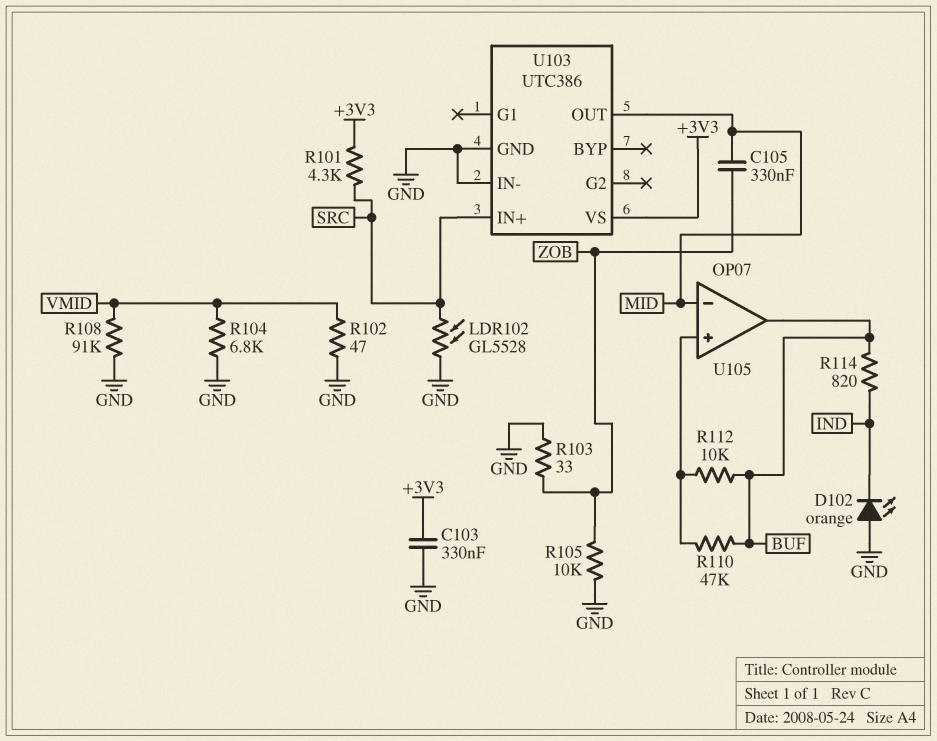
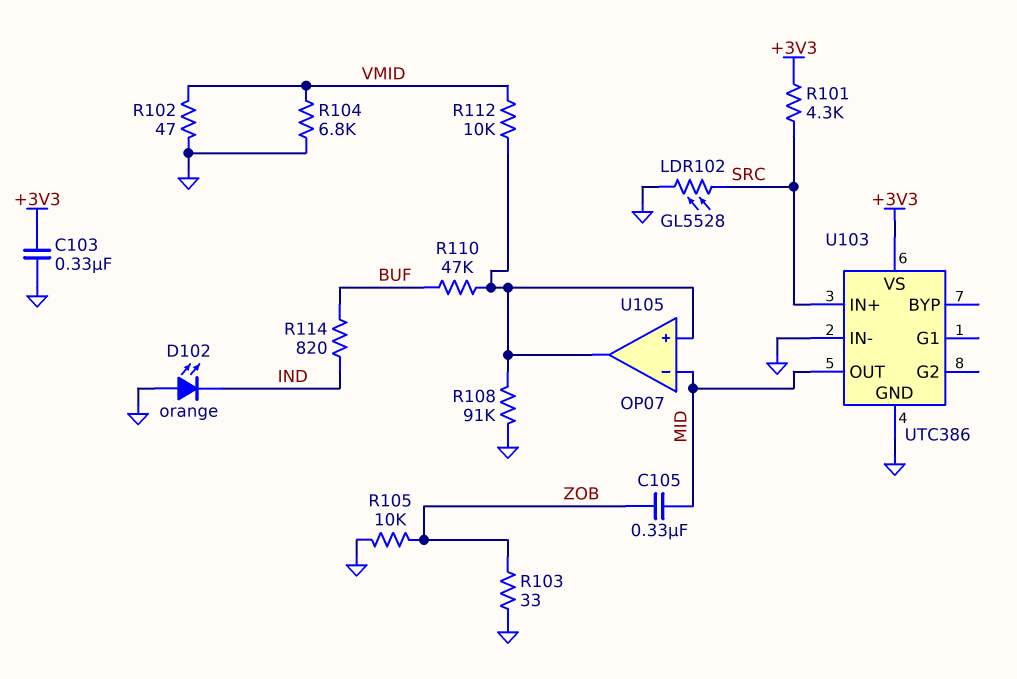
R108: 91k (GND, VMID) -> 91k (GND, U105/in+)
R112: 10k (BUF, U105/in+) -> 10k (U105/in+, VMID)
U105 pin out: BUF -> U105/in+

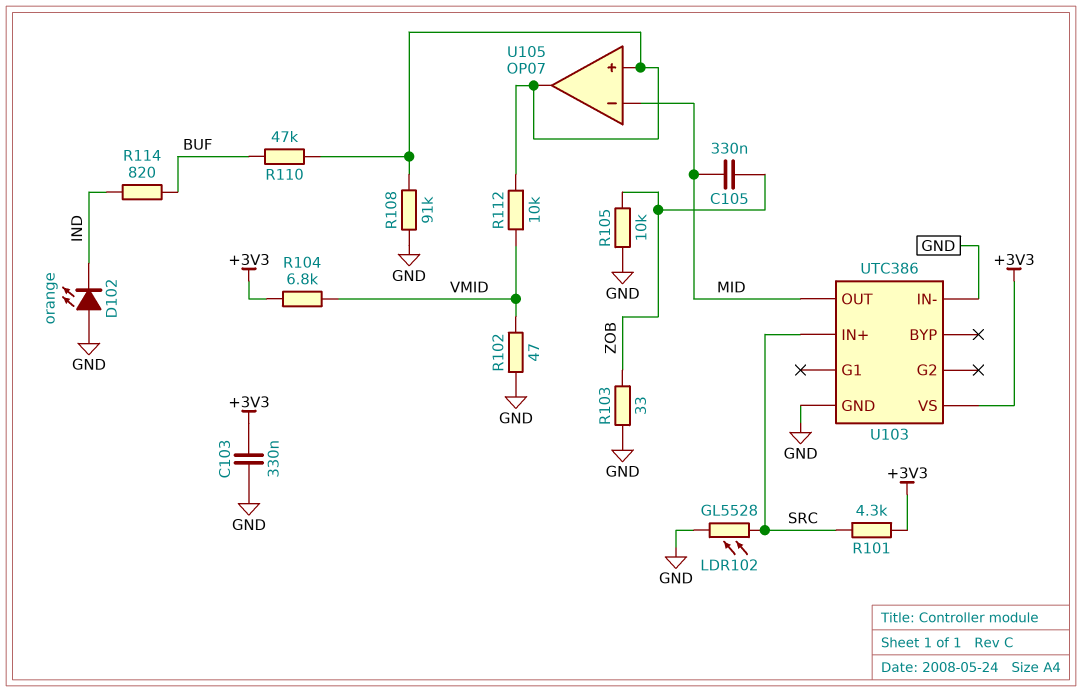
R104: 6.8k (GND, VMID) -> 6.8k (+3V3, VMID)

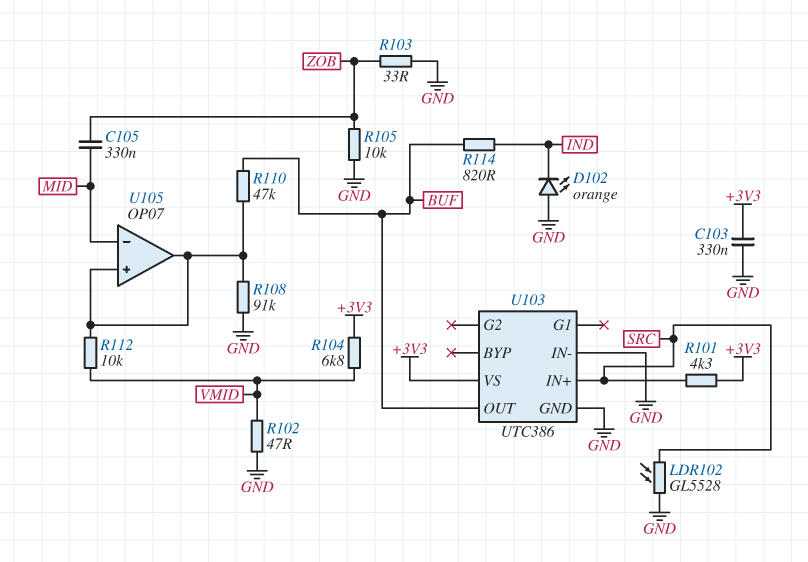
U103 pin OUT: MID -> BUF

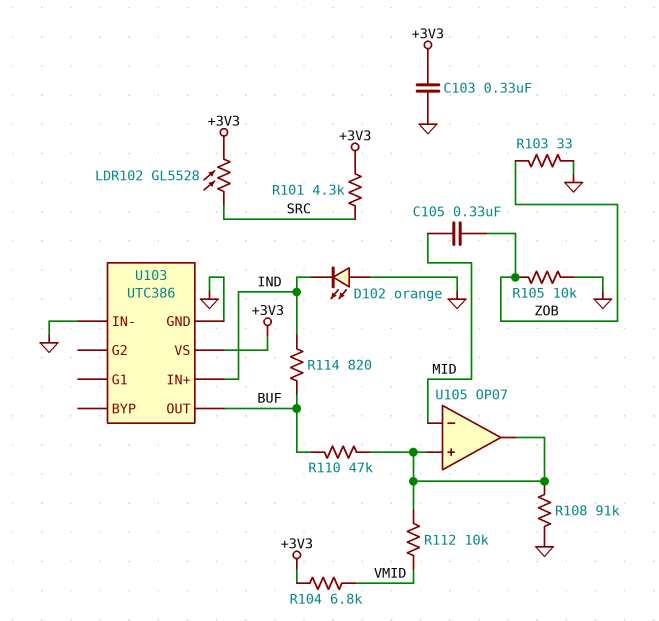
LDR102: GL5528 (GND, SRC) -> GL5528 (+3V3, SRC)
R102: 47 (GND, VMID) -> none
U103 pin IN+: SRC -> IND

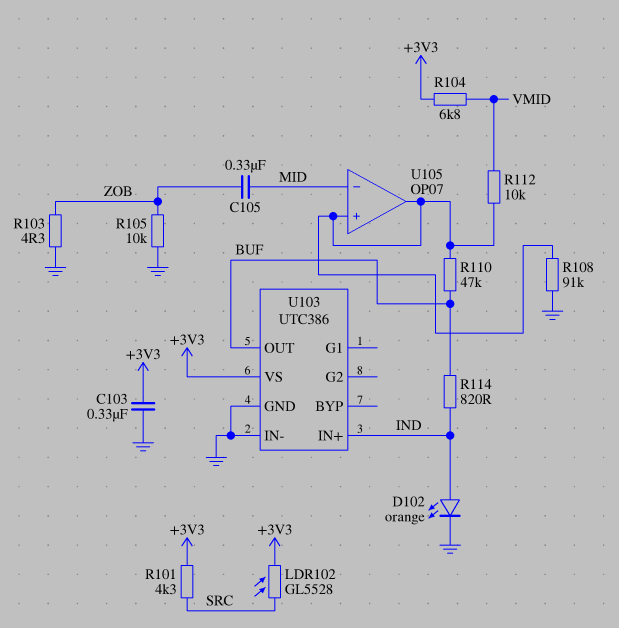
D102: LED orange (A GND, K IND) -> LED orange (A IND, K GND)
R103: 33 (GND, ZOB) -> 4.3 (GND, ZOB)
++++++++++
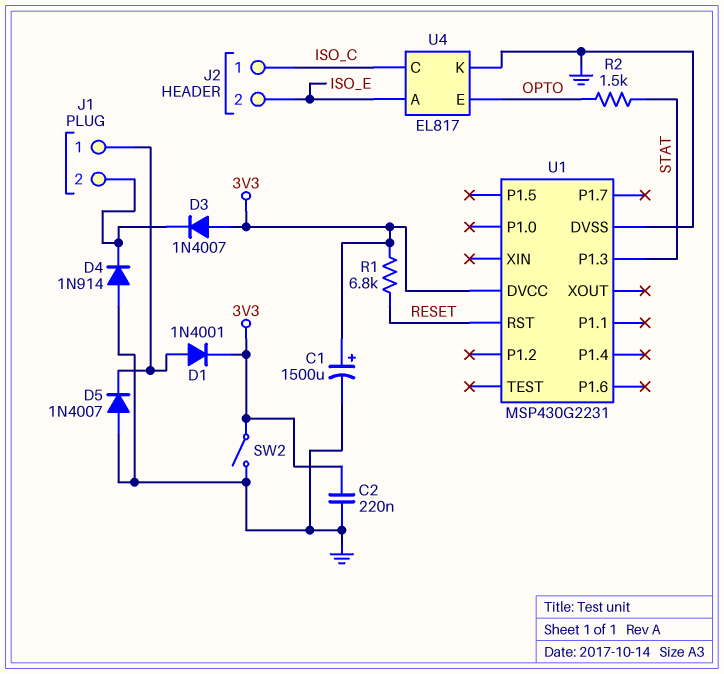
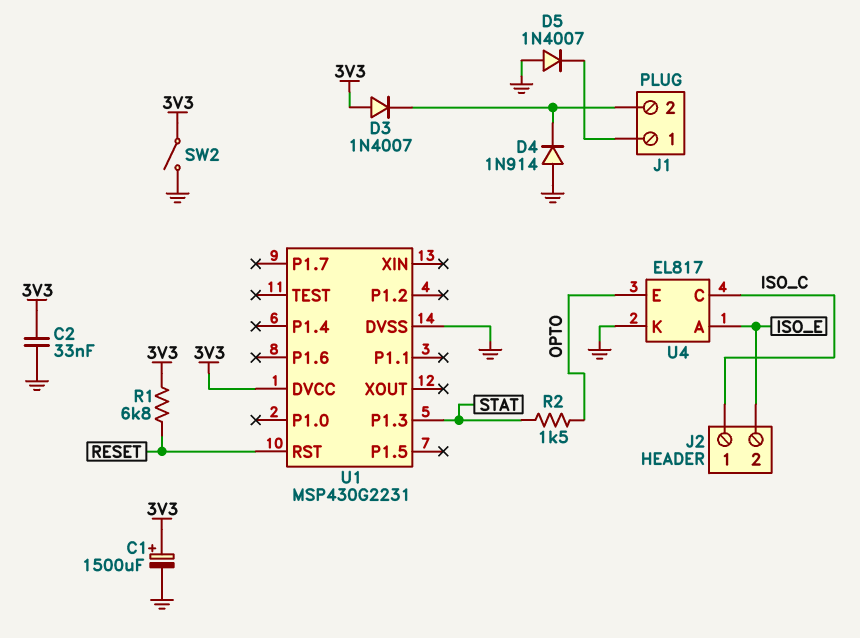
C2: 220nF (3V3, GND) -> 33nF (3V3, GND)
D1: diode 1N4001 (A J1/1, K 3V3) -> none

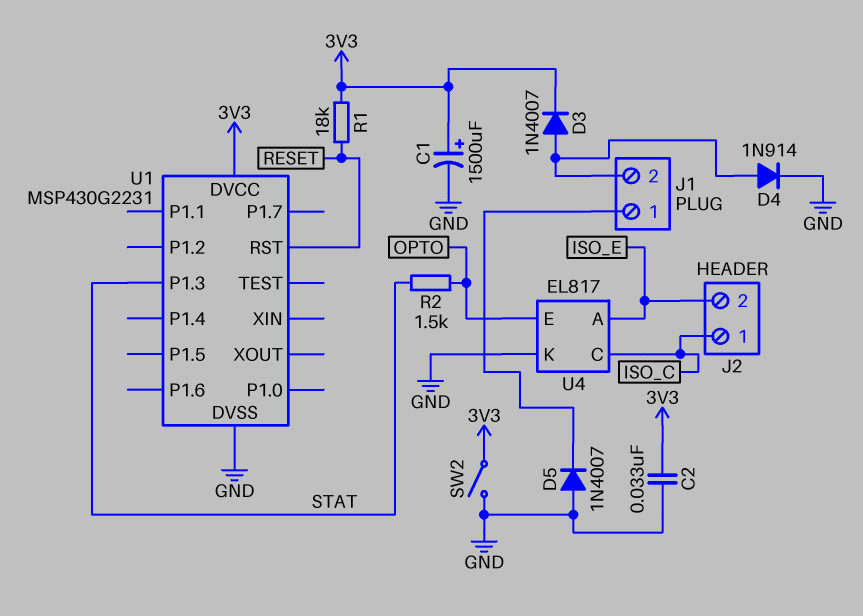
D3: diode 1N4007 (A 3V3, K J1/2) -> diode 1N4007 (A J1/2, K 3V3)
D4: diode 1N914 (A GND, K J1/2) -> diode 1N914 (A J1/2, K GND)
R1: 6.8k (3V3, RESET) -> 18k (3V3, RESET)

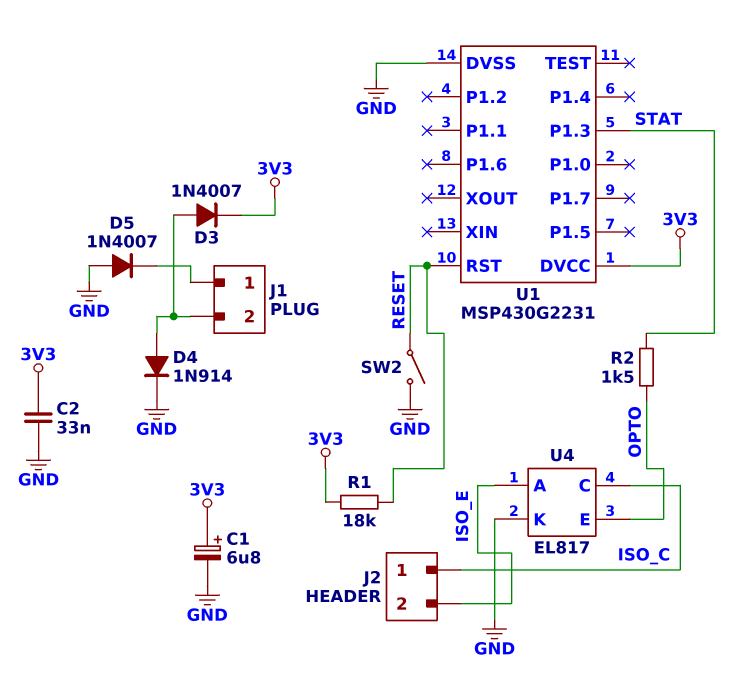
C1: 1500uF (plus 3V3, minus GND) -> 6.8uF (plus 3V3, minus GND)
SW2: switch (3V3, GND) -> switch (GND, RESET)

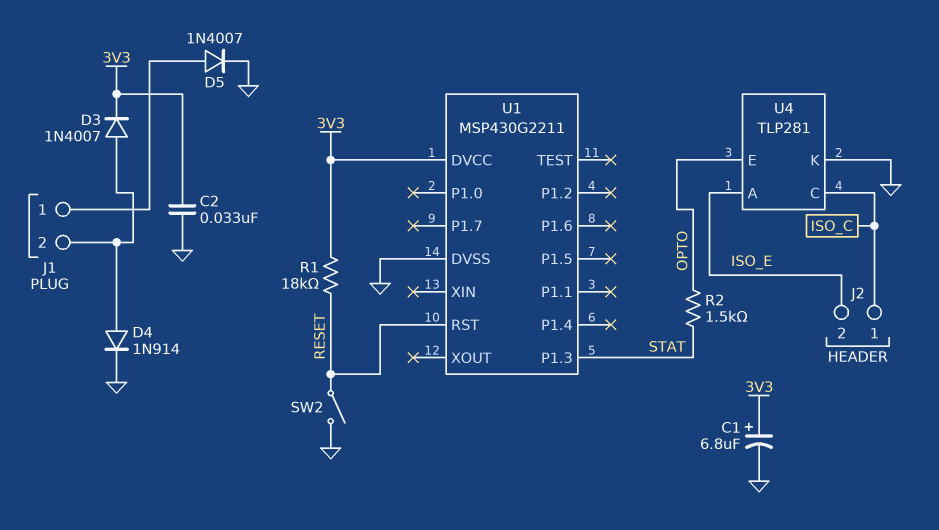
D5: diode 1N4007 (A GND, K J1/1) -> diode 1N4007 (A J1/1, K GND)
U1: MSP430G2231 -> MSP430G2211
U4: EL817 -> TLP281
++++++++++
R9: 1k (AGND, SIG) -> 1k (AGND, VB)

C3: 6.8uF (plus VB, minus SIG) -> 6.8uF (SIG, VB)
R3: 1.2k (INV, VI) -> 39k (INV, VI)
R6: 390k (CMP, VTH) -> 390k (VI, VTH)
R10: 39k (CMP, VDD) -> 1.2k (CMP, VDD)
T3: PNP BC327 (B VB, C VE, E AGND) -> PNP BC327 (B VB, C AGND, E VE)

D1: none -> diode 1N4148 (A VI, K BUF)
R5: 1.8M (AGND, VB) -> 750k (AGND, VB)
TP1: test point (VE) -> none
++++++++++
**Directions for this task:** Take the records above and return, word for word, only the lines that fall from the line with "T3: PNP BC327" to the line with "TP1: test point (VE) -> none", both of them included.

**Output below:**
T3: PNP BC327 (B VB, C VE, E AGND) -> PNP BC327 (B VB, C AGND, E VE)

D1: none -> diode 1N4148 (A VI, K BUF)
R5: 1.8M (AGND, VB) -> 750k (AGND, VB)
TP1: test point (VE) -> none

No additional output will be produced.